Görev Tanımı: Aşağıdaki listede "kern" kelimesinin geçtiği bütün satırları eksiksiz olarak topla.

────────────────────

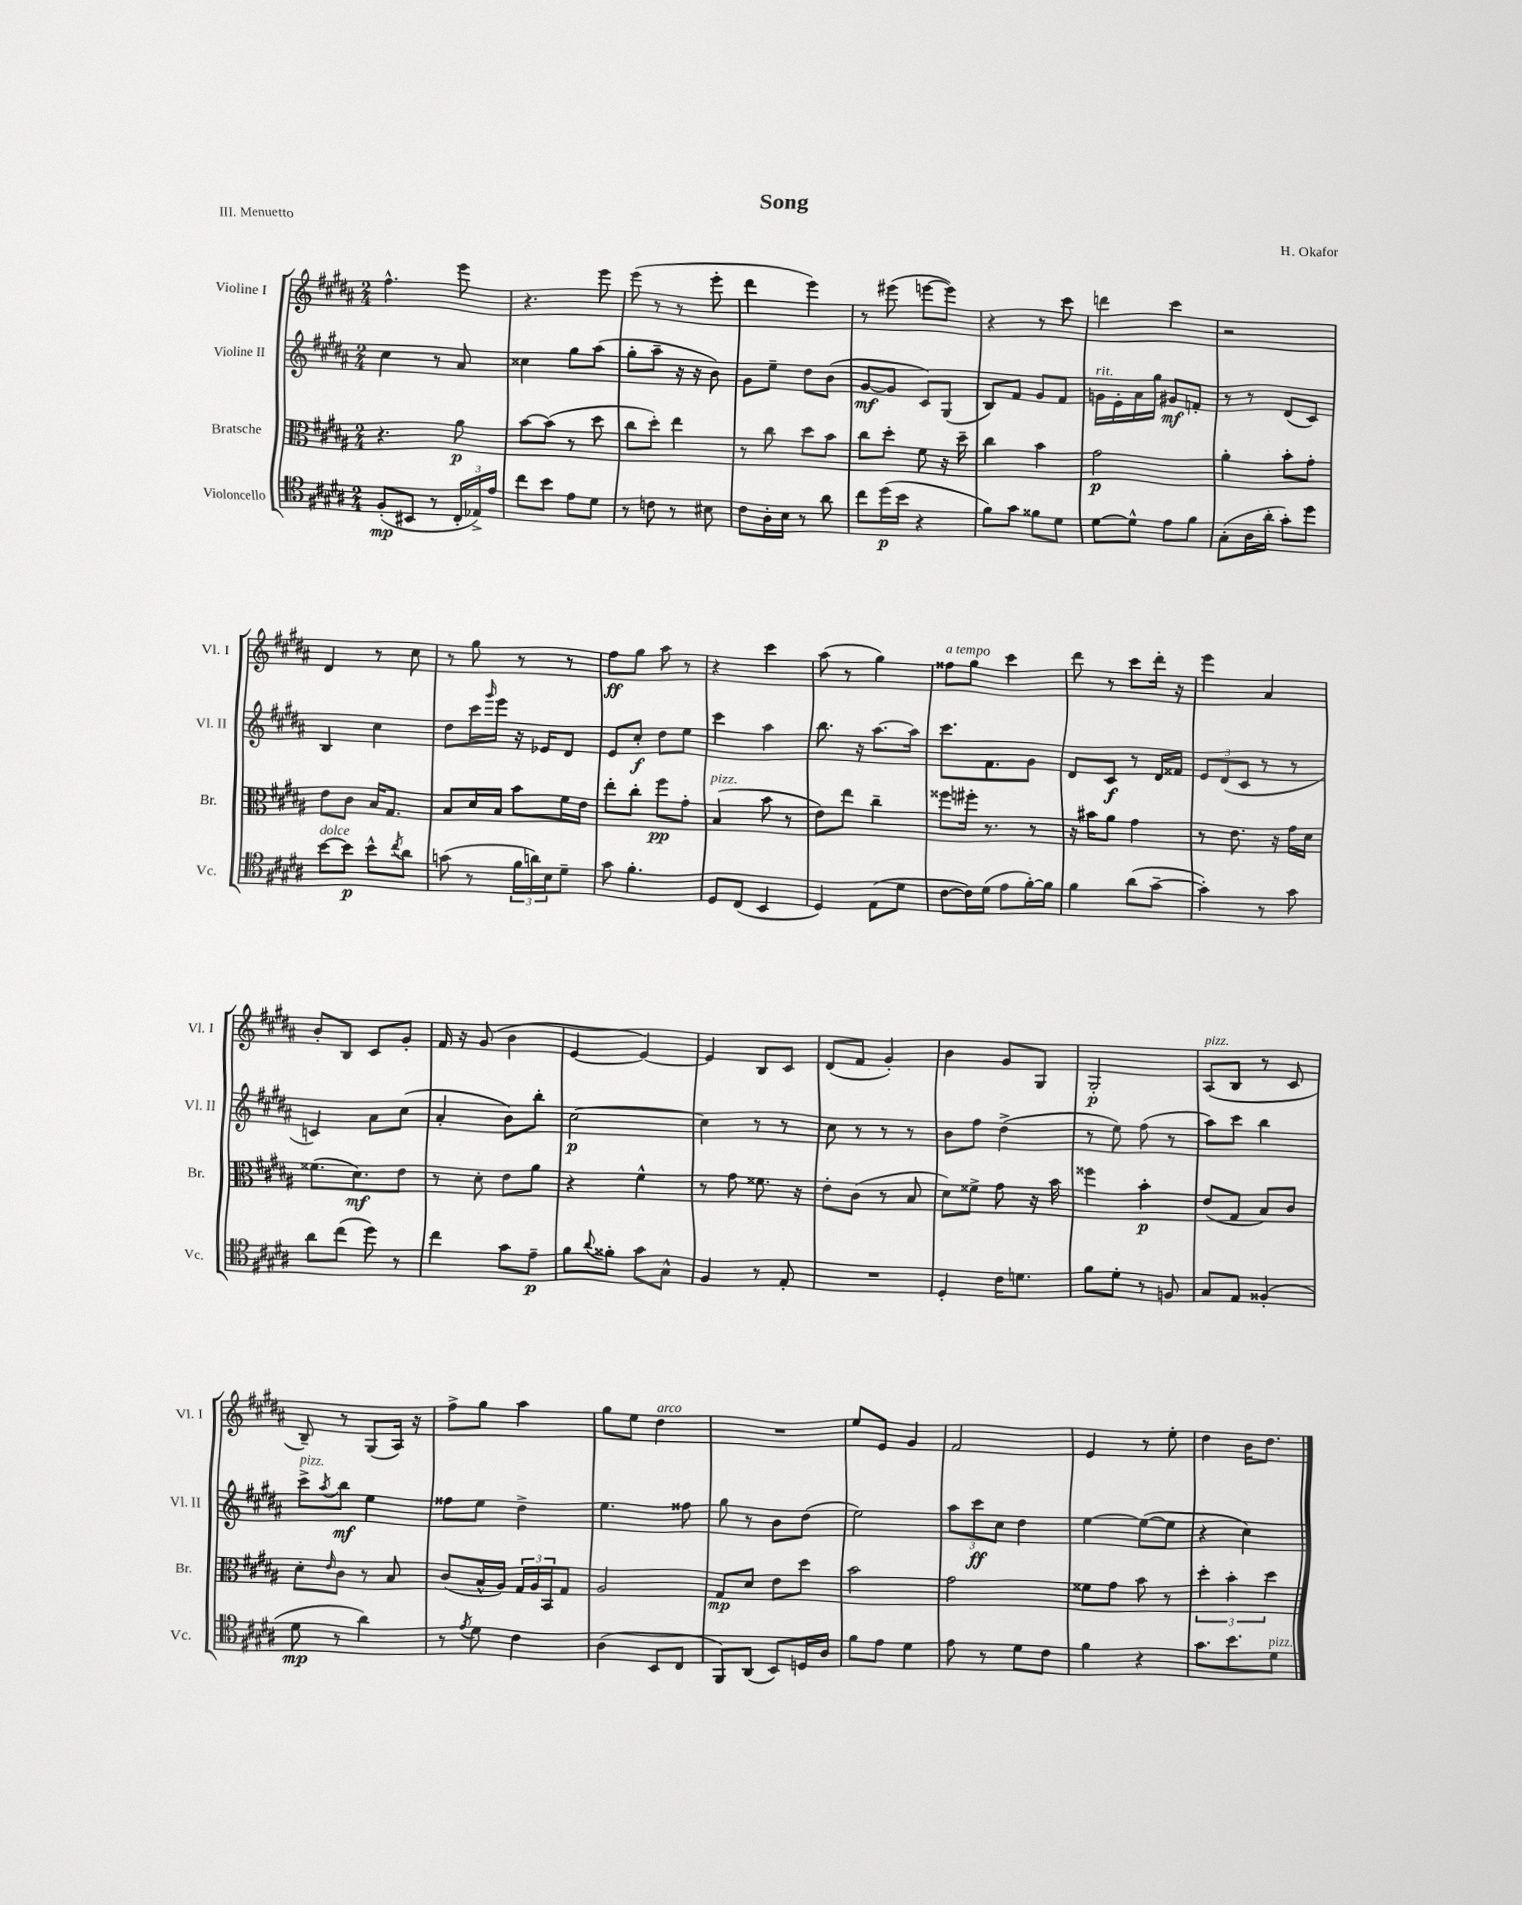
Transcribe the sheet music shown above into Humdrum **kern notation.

**kern	**kern	**kern	**kern
*staff4	*staff3	*staff2	*staff1
*clefC4	*clefC3	*clefG2	*clefG2
*k[f#c#g#d#a#]	*k[f#c#g#d#a#]	*k[f#c#g#d#a#]	*k[f#c#g#d#a#]
*M2/4	*M2/4	*M2/4	*M2/4
(8F#'/L	4.r	4cc#\	4.ff#^^\
8BB#/J	.	.	.
8r	.	8r	.
24C#'/LL	8a#\	8a#/	8eee\
24E-^/)	.	.	.
24e/JJ	.	.	.
=	=	=	=
8cc#\L	[8b\L	4cc##\	4.r
8b\J	(8b\]J	.	.
8e\L	8r	8gg#\L	.
8d#\J	8dd#\	(8aa#\J	8eee\
=	=	=	=
8r	8cc#\L	8gg#'\L	(8eee\
8c\	8dd#'\J)	8aa#~\J	8r
8r	4ee\	16r	8r
.	.	16r	.
8B#\	.	8b\)	8eee'\
=	=	=	=
8c#\L	8r	8g#\L	4ddd#\
16A#'\L	8cc#\	8ee~\J	.
16B\JJ	.	.	.
8r	8dd#\L	8dd#\L	4eee\)
8a#\	8b\J	(8b\J	.
=	=	=	=
8cc#\L	8cc#\L	[8g#/L	8r
(16dd#\L	8dd#'\J	8g#/]J	(8eee#\
16b\JJ	.	.	.
4r	8f#\	8c#/L)	[8eee\L
.	16r	(8G#/J	8eee\]J)
.	16dd#~\	.	.
=	=	=	=
8f#\L)	4cc#\	8B/L)	4r
8g#\J	.	8f#/J	.
8f##\L	4b\	8g#/L	8r
8d#\J	.	8f#/J	8ccc#\
=	=	=	=
[8d#\L	2g#\	16g\LL	4ddd\
.	.	16e'\	.
8d#^^\]J	.	16a#\	.
.	.	16gg#\JJ	.
8e\L	.	8g#/L	4ccc#\
8f#\J	.	8f'/J	.
=	=	=	=
(8G#'\L	4a#'\	8r	2r
16A#\L	.	8r	.
16a#'\JJ	.	.	.
8g#'\L)	8b'\L	(8d#/L	.
8dd#\J	8g#'\J	8c#/J)	.
=	=	=	=
[8b\L	8e\L	4B/	4d#/
8b\]J	8c#\J	.	.
8b^^\L	16B/LK	4cc#\	8r
.	8.G#/J	.	.
8qcc#/	.	.	.
8a#\J	.	.	8cc#\
=	=	=	=
(8g\	8B/L	8dd#\L	8r
8r	16d#/L	16ccc#\L	8gg#\
.	.	16qqggg#/	.
.	16B/JJ	16eee\JJ	.
24f#\LL	8b\L	16r	8r
24a\)	.	.	.
.	.	16e-/LK	.
24B\J	.	.	.
8d#~\J	16f#\L	8d#/J	8r
.	16e\JJ	.	.
=	=	=	=
8g#\	8ee'\L	8e/L	8ff#\L
4.f#'\	8cc#'\J	8cc#'/J	8gg#\J
.	8ff#\L	8dd#\L	8aa#\
.	8g#'\J	8ee\J	8r
=	=	=	=
8D#/L	(4B/	4ccc#\	4r
(8C#/J	.	.	.
4BB/	8b\	4aa#\	4ccc#\
.	8r	.	.
=	=	=	=
4D#/)	8e\L)	8.bb\	(8aa#\
.	8ee\J	.	8r
.	.	16r	.
(8E\L	4cc#~\	[8.aa#\L	4gg#\)
8d#\J	.	.	.
.	.	16aa#\]Jk	.
=	=	=	=
[8c#\L	8ff##\L	8.ccc#\L	8ff##\L
16c#\]L)	16ff#'\Jk	.	8gg#\J
(16d#\JJ	8.r	8.f#\	.
8e\L	.	.	4ccc#\
[16f#'\L)	8r	8g#\J	.
16f#\]JJ	.	.	.
=	=	=	=
4f#\	16r	8d#/L	8ddd#\
.	16b#\LK	.	.
.	8a#\J	8c#/J	8r
(8a#\L	4g#\	8r	8ccc#\L
[8g#~\J	.	16d#/LL	16ddd#'\Jk
.	.	16f##/JJ	16r
=	=	=	=
4g#'\])	8r	12e/L	4eee\
.	.	(12d#/	.
.	8.e\	.	.
.	.	12c#/J	.
8r	.	8r	4a#/
.	16r	.	.
8g#\	16g#\LL	8r	.
.	16d#\JJ	.	.
=	=	=	=
8a#\L	(8.f##\L	4c/)	8b'/L
(8cc#\J	.	.	8B/J
.	8.d#\)	.	.
8dd#\)	.	8a#\L	8c#/L
8r	8e\J	(8cc#\J	8g#'/J
=	=	=	=
4cc#\	8r	4a#'/	16f#/
.	.	.	16r
.	8d#'\	.	(8g#/
8g#\L	8e\L	8b\L)	4b\
8e~\J	8a#\J	8bb'\J	.
=	=	=	=
8f#\L	4r	[2cc#\	[4e/
8qqa#/	.	.	.
8f##'\J	.	.	.
8g#\L	4f#^^\	.	4e/_)
8G#^^\J	.	.	.
=	=	=	=
4F#/	8r	4cc#\]	4e/]
.	8g#\	.	.
8r	8.f##\	8r	8B/L
8E'/	.	8r	8c#/J
.	16r	.	.
=	=	=	=
2r	8e'\L	8cc#\	(8d#/L
.	(8c#\J	8r	8f#/J
.	8r	8r	4g#'/)
.	8B/	8r	.
=	=	=	=
4D#'/	8d#\L)	8b\L	4b\
.	8f##^\J	8ff#\J	.
16c#\LK	8g#\	(4dd#^\	8g#/L
8.d\J	.	.	.
.	16r	.	8G#/J
.	16b\	.	.
=	=	=	=
8f#\L	4ff##\	8r	2G#'/
8d#'\J	.	8ee\)	.
8r	4b'\	(8ff#\	.
8F/	.	8r	.
=	=	=	=
8G#/L	(8e/L	8aa#\L)	(8A#/L
8E/J	8G#/J	8ccc#\J	8B/J
(4F##'/	8B/L)	4bb\	8r
.	8c#/J	.	8c#/
=	=	=	=
8d#\	8d#'\L	8ccc#^\L	8B~/)
.	16qqe/	8qaa#/	.
8r	8c#\J	8bb\J	8r
4a#\)	8r	4ee\	(8G#/L
.	8B/	.	16A#/Jk)
.	.	.	16r
=	=	=	=
8r	(8c#/L	8ff##\L	8ff#^\L
8qe/	.	.	.
8d#\	16B^^/L	8ee\J	8gg#\J
.	16A#/JJ)	.	.
4c#\	24G#/LL	4dd#^\	4aa#\
.	24A#/	.	.
.	24BB/J	.	.
.	8G#/J	.	.
=	=	=	=
(4A#\	2A#/	4.ee\	8gg#\L
.	.	.	8ee\J
8BB/L	.	.	4dd#\
8C#/J	.	8ff##\	.
=	=	=	=
8FF#/L)	8G#/L	8gg#\	2r
(8AA#/J	8d#/J	8r	.
8BB/L)	8e\L	8b\L	.
16D/L	8dd#\J	(8dd#\J	.
16A#/JJ	.	.	.
=	=	=	=
8f#\L	2b\	2ee\)	8ee/L
8e\J	.	.	8e/J
4d#\	.	.	4g#/
=	=	=	=
8e\	2g#\	12aa#\L	2f#/
.	.	12ccc#\	.
8r	.	.	.
.	.	12cc#\J	.
8d#\L	.	4dd#\	.
8c#\J	.	.	.
=	=	=	=
4f#\	8f##\L	[4ee\	4e/
.	8g#\J	.	.
4r	8b\	(8ee\_L	8r
.	8r	8ee\]J	8ee'\
=	=	=	=
8.g#\L	6dd#'\	4r	4dd#\
.	6b'\	.	.
8.b\	.	.	.
.	.	4cc#\)	16b\LK
.	.	.	8.dd#\J
.	6dd#\	.	.
8d#\J	.	.	.
==	==	==	==
*-	*-	*-	*-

────────────────────

Görevin Çözümü:
Transcribe the sheet music shown above into Humdrum **kern notation.
**kern	**kern	**kern	**kern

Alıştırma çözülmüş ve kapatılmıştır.